-------- Records shown --------

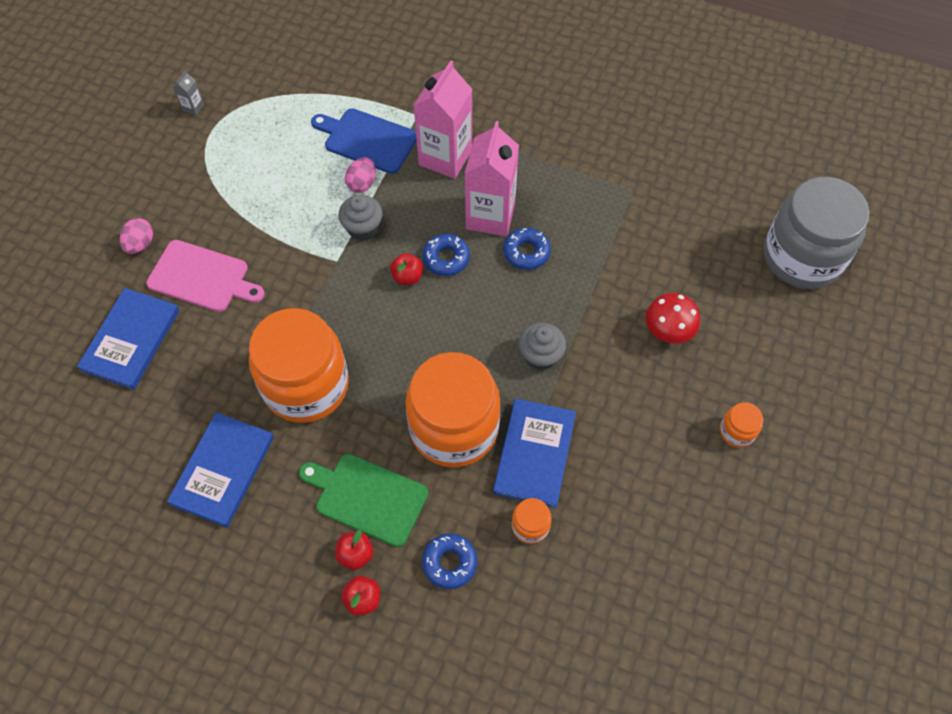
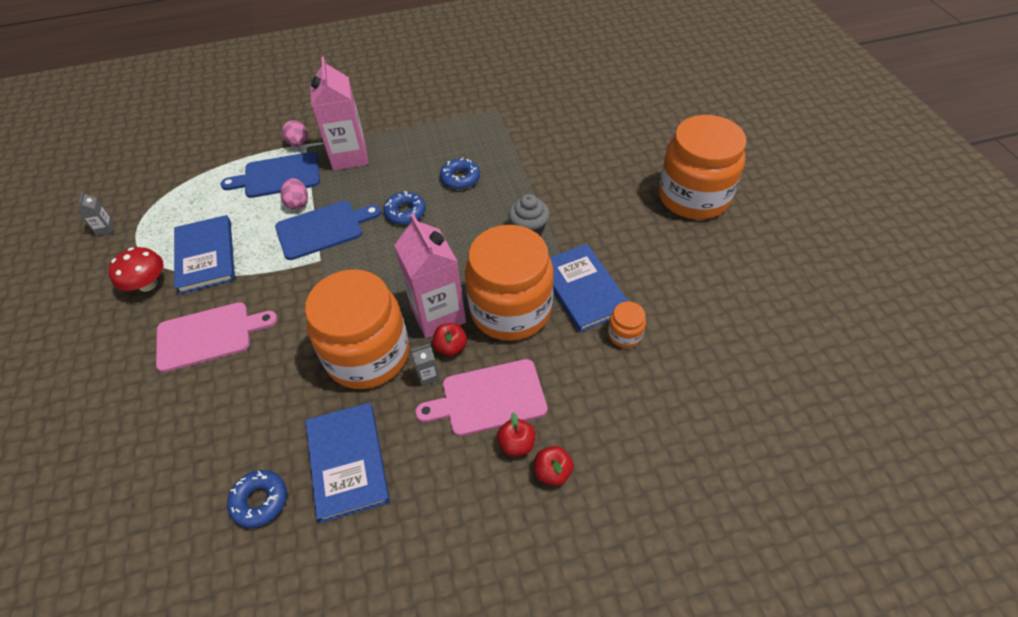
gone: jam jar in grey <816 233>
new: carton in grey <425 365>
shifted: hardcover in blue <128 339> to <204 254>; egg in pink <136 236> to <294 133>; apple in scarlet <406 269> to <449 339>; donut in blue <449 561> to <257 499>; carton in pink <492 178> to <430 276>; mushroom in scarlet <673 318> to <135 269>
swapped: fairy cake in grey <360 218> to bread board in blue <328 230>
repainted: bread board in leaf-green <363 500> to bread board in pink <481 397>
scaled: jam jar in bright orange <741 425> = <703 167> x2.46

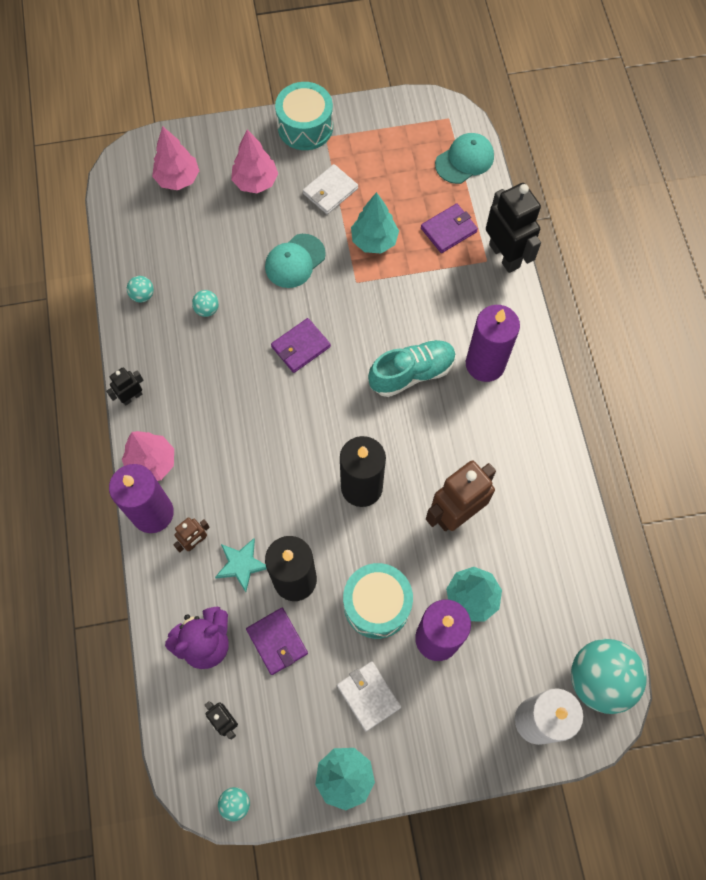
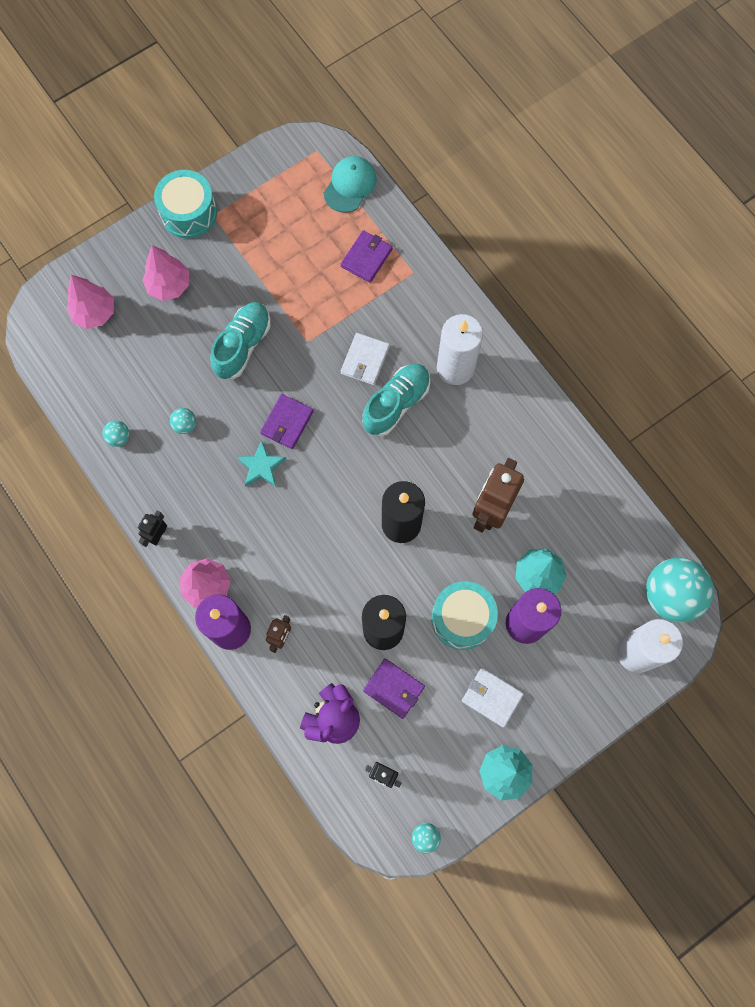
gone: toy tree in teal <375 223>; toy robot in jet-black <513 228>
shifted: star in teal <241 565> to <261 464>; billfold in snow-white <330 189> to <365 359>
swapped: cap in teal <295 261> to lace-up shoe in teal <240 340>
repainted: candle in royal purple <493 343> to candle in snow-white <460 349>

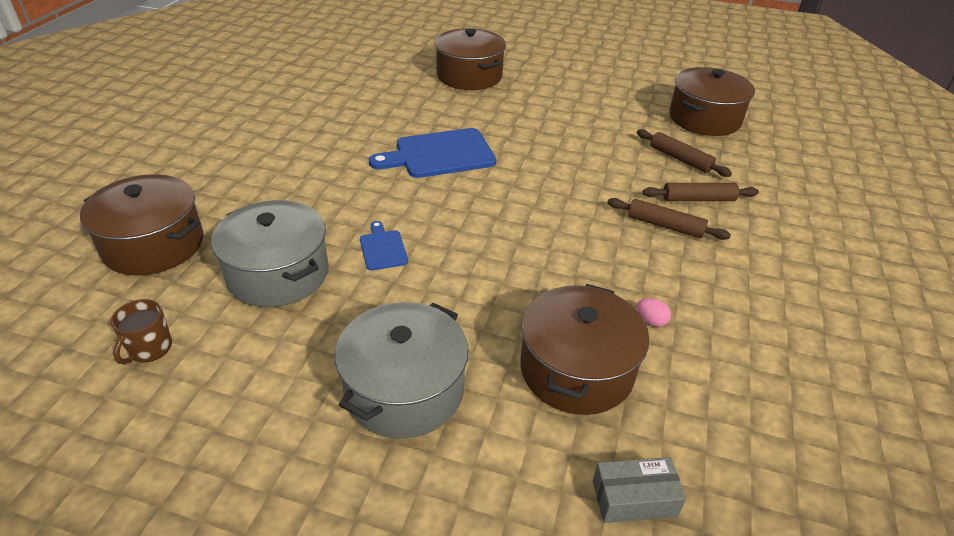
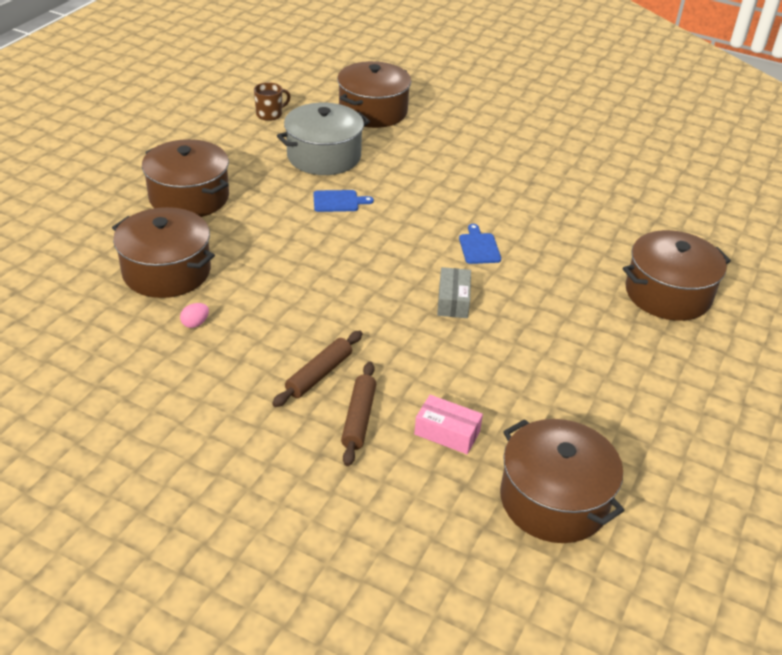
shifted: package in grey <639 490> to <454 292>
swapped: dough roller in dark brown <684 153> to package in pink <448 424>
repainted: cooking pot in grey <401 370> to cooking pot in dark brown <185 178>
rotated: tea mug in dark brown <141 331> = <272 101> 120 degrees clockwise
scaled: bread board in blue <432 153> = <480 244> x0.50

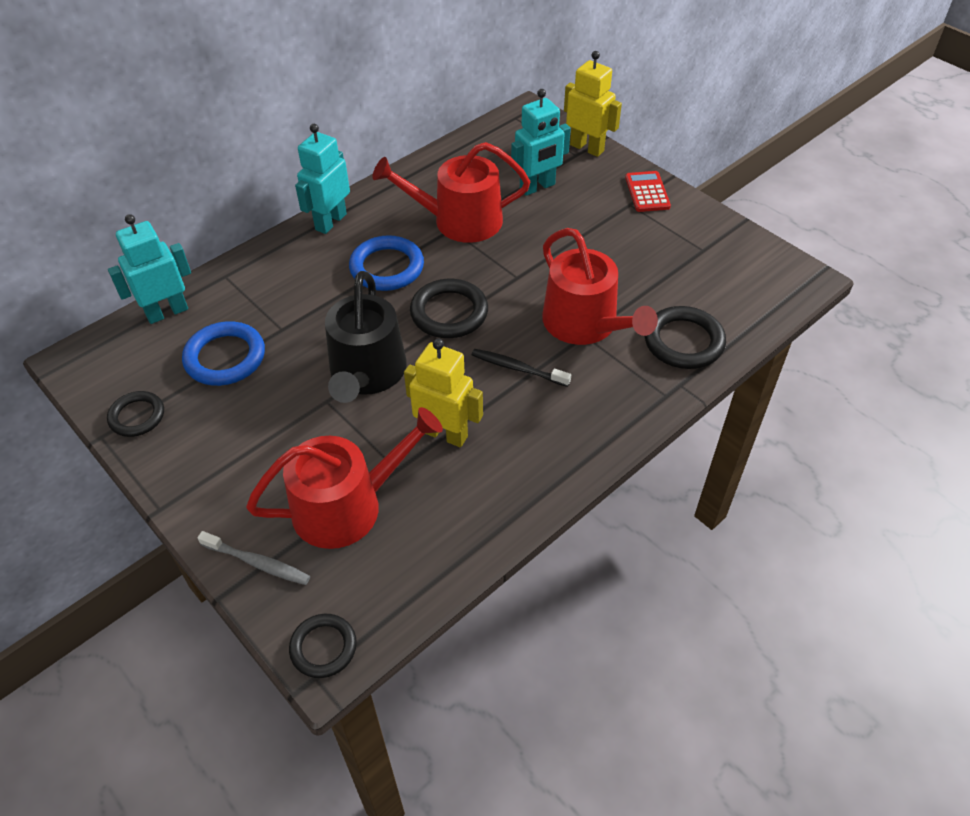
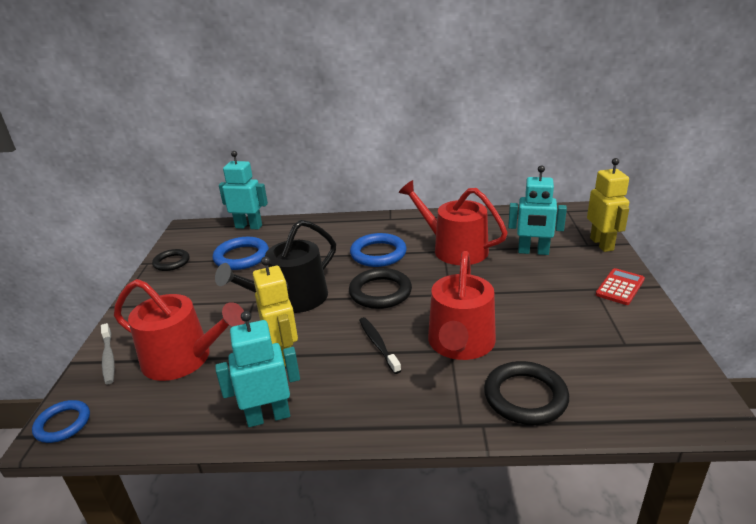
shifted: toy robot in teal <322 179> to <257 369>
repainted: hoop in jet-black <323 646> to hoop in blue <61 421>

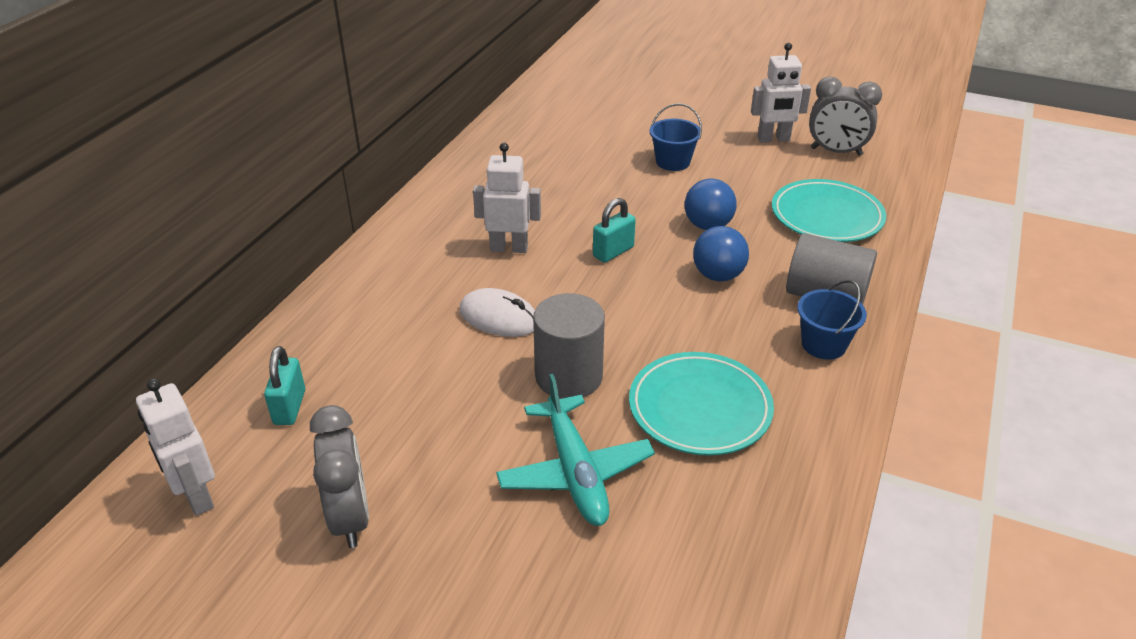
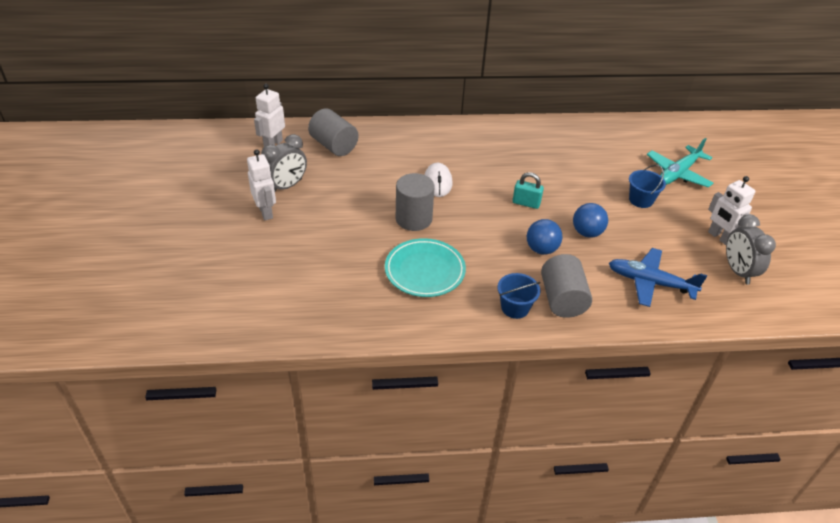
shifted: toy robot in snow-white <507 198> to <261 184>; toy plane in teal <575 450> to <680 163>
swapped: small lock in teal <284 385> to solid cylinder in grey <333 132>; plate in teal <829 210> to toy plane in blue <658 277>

--------

— Exercise brief —
Make an exact copy of the lines of the records from the line containing "repainted: bread board" through the final line, both ends included, but not of the pictures.

— Written response —
repainted: bread board in leaf-green <363 500> to bread board in pink <481 397>
scaled: jam jar in bright orange <741 425> = <703 167> x2.46

gone: toy tree in teal <375 223>; toy robot in jet-black <513 228>
shifted: star in teal <241 565> to <261 464>; billfold in snow-white <330 189> to <365 359>
swapped: cap in teal <295 261> to lace-up shoe in teal <240 340>
repainted: candle in royal purple <493 343> to candle in snow-white <460 349>

shifted: package in grey <639 490> to <454 292>
swapped: dough roller in dark brown <684 153> to package in pink <448 424>
repainted: cooking pot in grey <401 370> to cooking pot in dark brown <185 178>
rotated: tea mug in dark brown <141 331> = <272 101> 120 degrees clockwise
scaled: bread board in blue <432 153> = <480 244> x0.50

shifted: toy robot in teal <322 179> to <257 369>
repainted: hoop in jet-black <323 646> to hoop in blue <61 421>

shifted: toy robot in snow-white <507 198> to <261 184>; toy plane in teal <575 450> to <680 163>
swapped: small lock in teal <284 385> to solid cylinder in grey <333 132>; plate in teal <829 210> to toy plane in blue <658 277>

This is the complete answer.